### TASK DESCRIPTION
Output all of the data exactly, keeping any images out of the copy.

### PROVIDED RECORDS
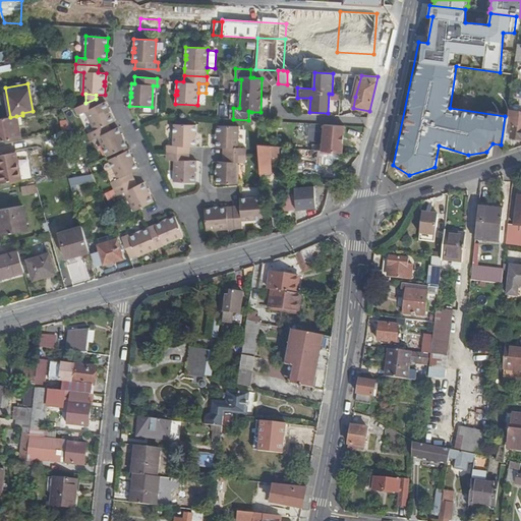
[(85,103),(75,108),(78,115),(85,111),(95,130),(108,124),(115,121),(111,113),(110,114),(108,110),(109,110),(105,102),(99,105),(96,99),(85,103)]
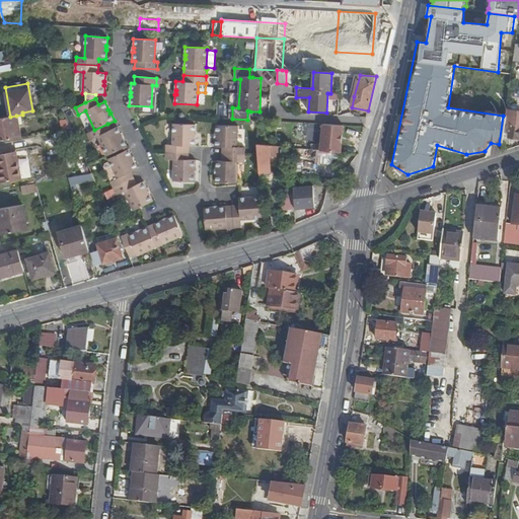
[(518,110),(507,109),(505,124),(511,125),(509,137),(510,137),(518,138),(518,110)]
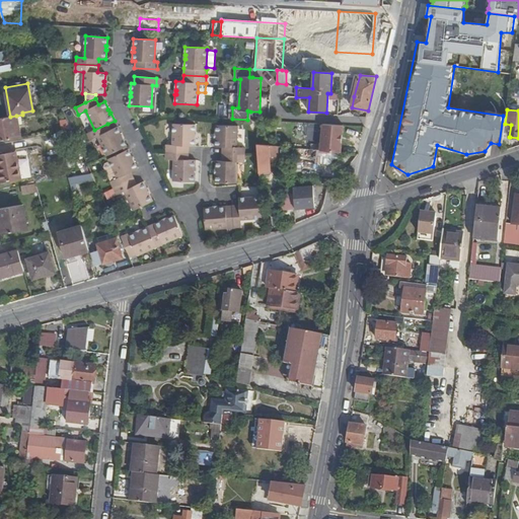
[(10,117),(0,118),(0,141),(20,138),(16,116),(10,117)]
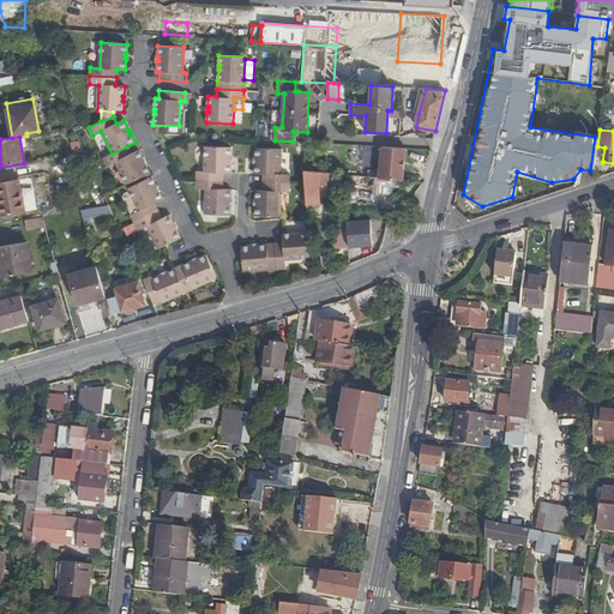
[(79,142),(71,143),(73,155),(84,152),(79,142)]
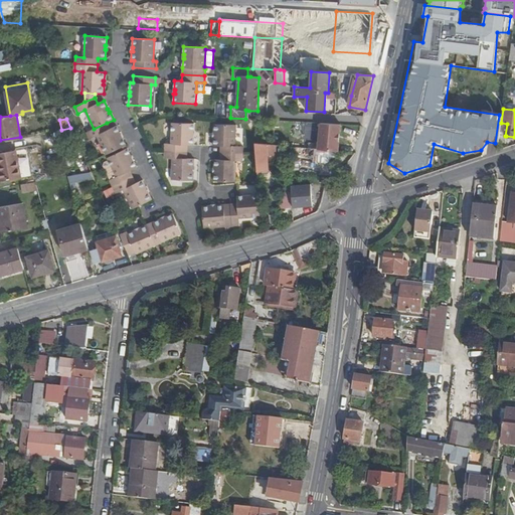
[(94,129),(87,133),(90,139),(97,136),(106,155),(126,146),(122,138),(121,138),(119,135),(121,134),(117,126),(110,129),(107,123),(94,129)]
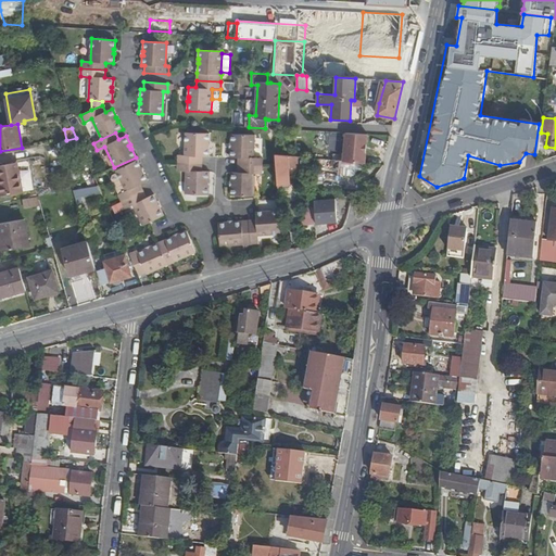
[(189,133),(186,133),(185,155),(178,155),(178,163),(202,164),(202,156),(209,156),(209,147),(207,147),(207,142),(209,142),(210,134),(207,134),(189,133)]
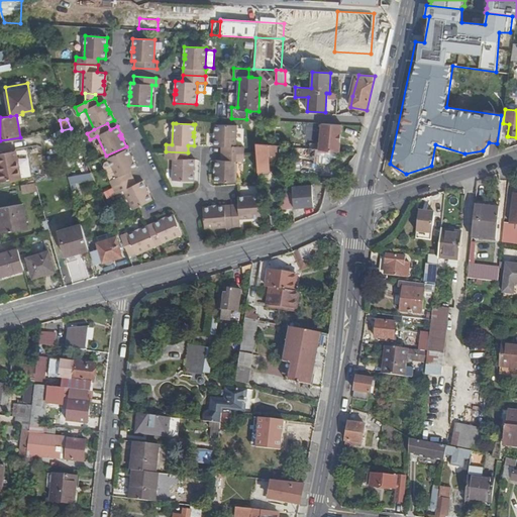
[(341,125),(321,123),(320,150),(340,152),(341,125)]
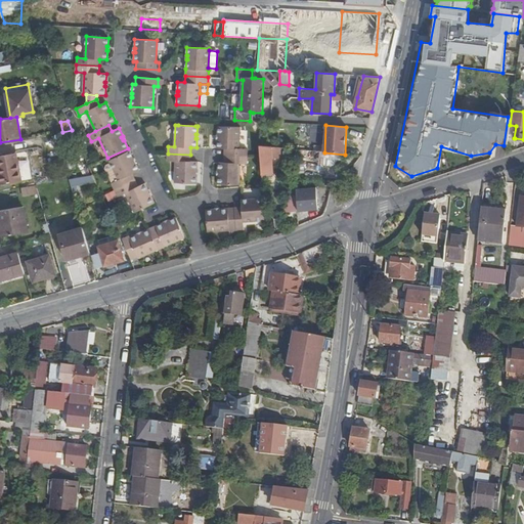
[(241,127),(218,126),(217,135),(219,135),(219,139),(217,139),(217,148),(224,148),(224,156),(247,157),(248,149),(239,149),(241,127)]
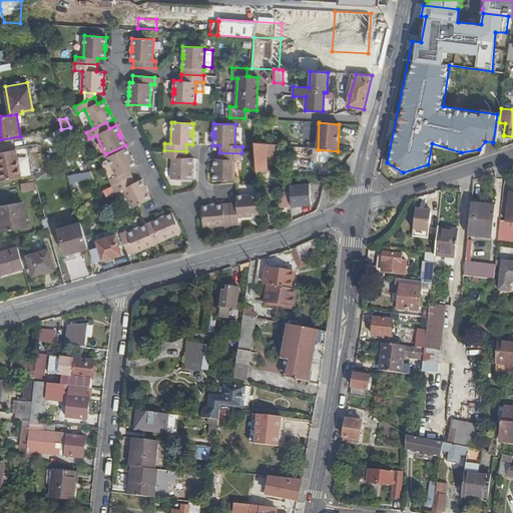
[(275,144),(254,142),(254,153),(257,173),(268,172),(266,154),(276,155),(275,144)]
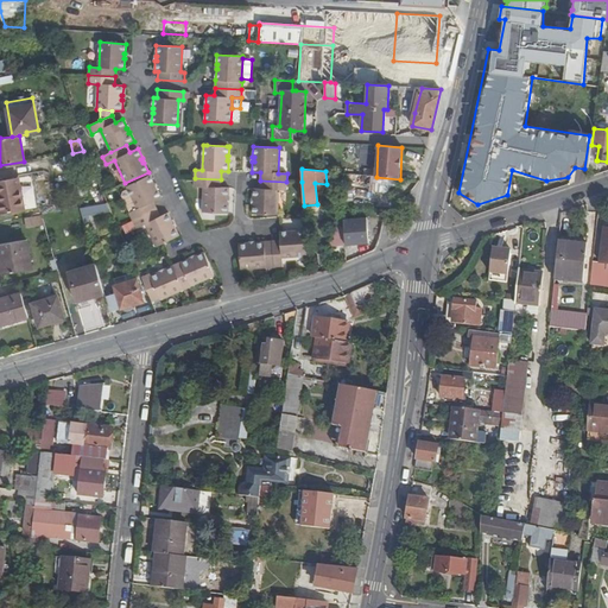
[(150,175),(127,187),(138,209),(130,213),(133,221),(157,209),(153,202),(162,198),(157,189),(156,189),(153,185),(154,184),(150,175)]
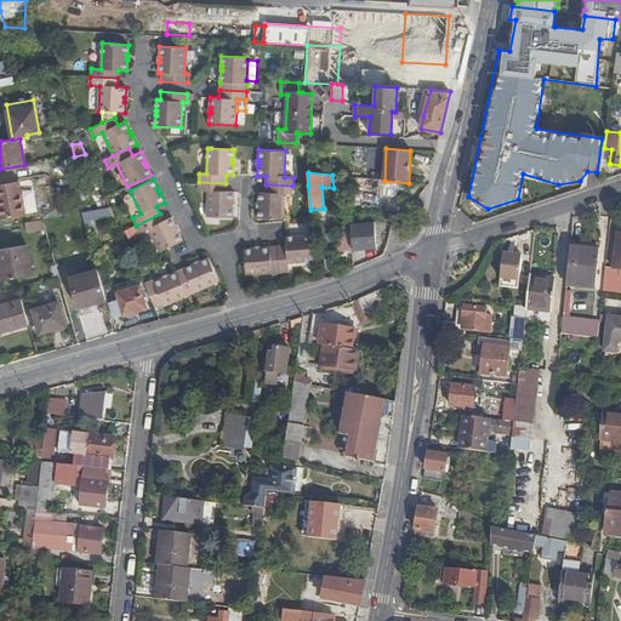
[(20,182),(0,184),(0,214),(1,218),(24,215),(20,182)]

### EXERCISE ANSWER
[(85,103),(75,108),(78,115),(85,111),(95,130),(108,124),(115,121),(111,113),(110,114),(108,110),(109,110),(105,102),(99,105),(96,99),(85,103)]
[(518,110),(507,109),(505,124),(511,125),(509,137),(510,137),(518,138),(518,110)]
[(10,117),(0,118),(0,141),(20,138),(16,116),(10,117)]
[(79,142),(71,143),(73,155),(84,152),(79,142)]
[(94,129),(87,133),(90,139),(97,136),(106,155),(126,146),(122,138),(121,138),(119,135),(121,134),(117,126),(110,129),(107,123),(94,129)]
[(189,133),(186,133),(185,155),(178,155),(178,163),(202,164),(202,156),(209,156),(209,147),(207,147),(207,142),(209,142),(210,134),(207,134),(189,133)]
[(341,125),(321,123),(320,150),(340,152),(341,125)]
[(241,127),(218,126),(217,135),(219,135),(219,139),(217,139),(217,148),(224,148),(224,156),(247,157),(248,149),(239,149),(241,127)]
[(275,144),(254,142),(254,153),(257,173),(268,172),(266,154),(276,155),(275,144)]
[(150,175),(127,187),(138,209),(130,213),(133,221),(157,209),(153,202),(162,198),(157,189),(156,189),(153,185),(154,184),(150,175)]
[(20,182),(0,184),(0,214),(1,218),(24,215),(20,182)]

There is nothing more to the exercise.